Problem:
Pictures are not part of the copy; reproduce the remaining data exactly.

Data segment:
################

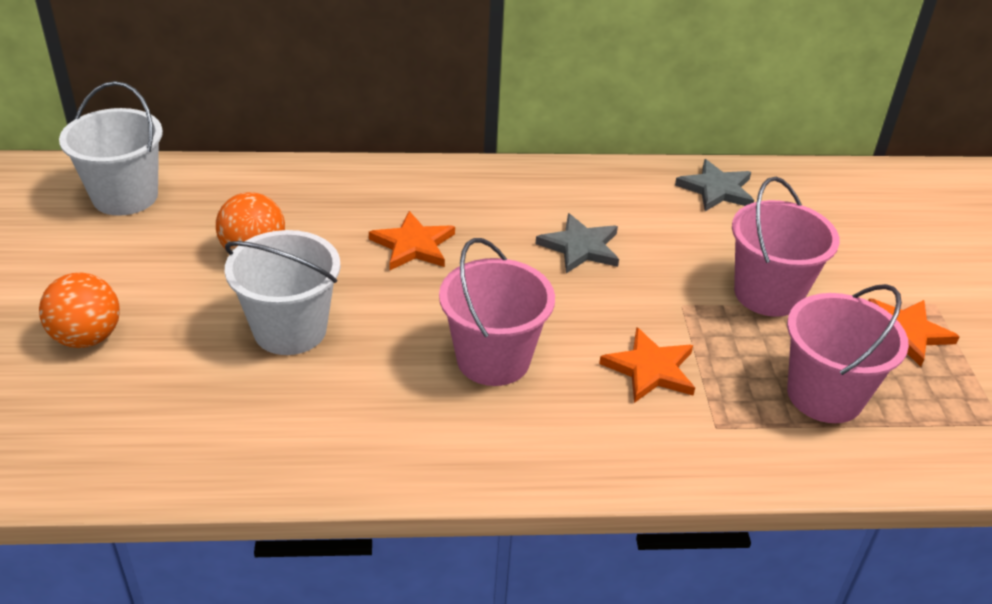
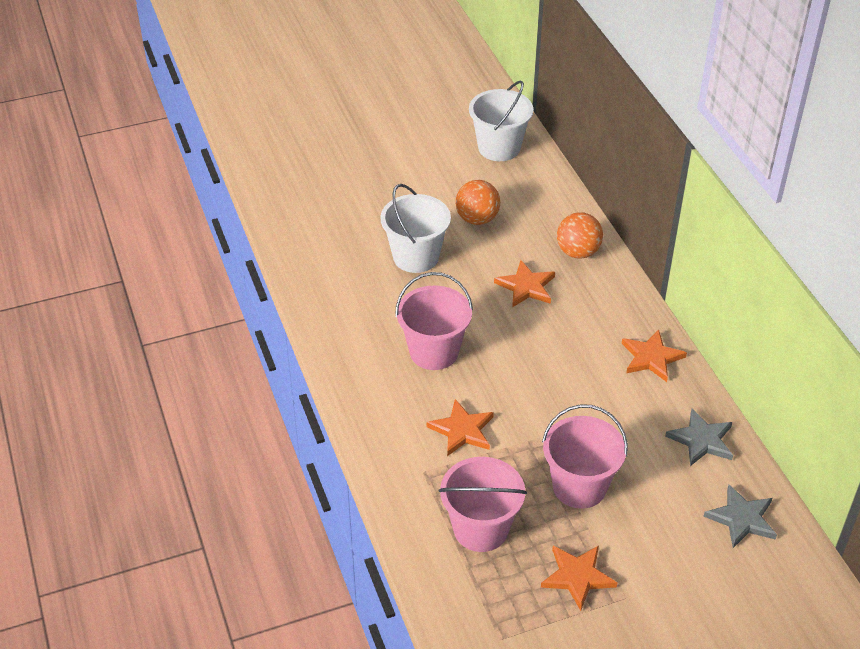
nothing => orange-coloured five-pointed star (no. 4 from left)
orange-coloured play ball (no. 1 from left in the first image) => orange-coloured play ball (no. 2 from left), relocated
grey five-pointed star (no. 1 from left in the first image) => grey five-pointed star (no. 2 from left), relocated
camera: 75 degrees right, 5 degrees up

################

Answer space:
nothing => orange-coloured five-pointed star (no. 4 from left)
orange-coloured play ball (no. 1 from left in the first image) => orange-coloured play ball (no. 2 from left), relocated
grey five-pointed star (no. 1 from left in the first image) => grey five-pointed star (no. 2 from left), relocated
camera: 75 degrees right, 5 degrees up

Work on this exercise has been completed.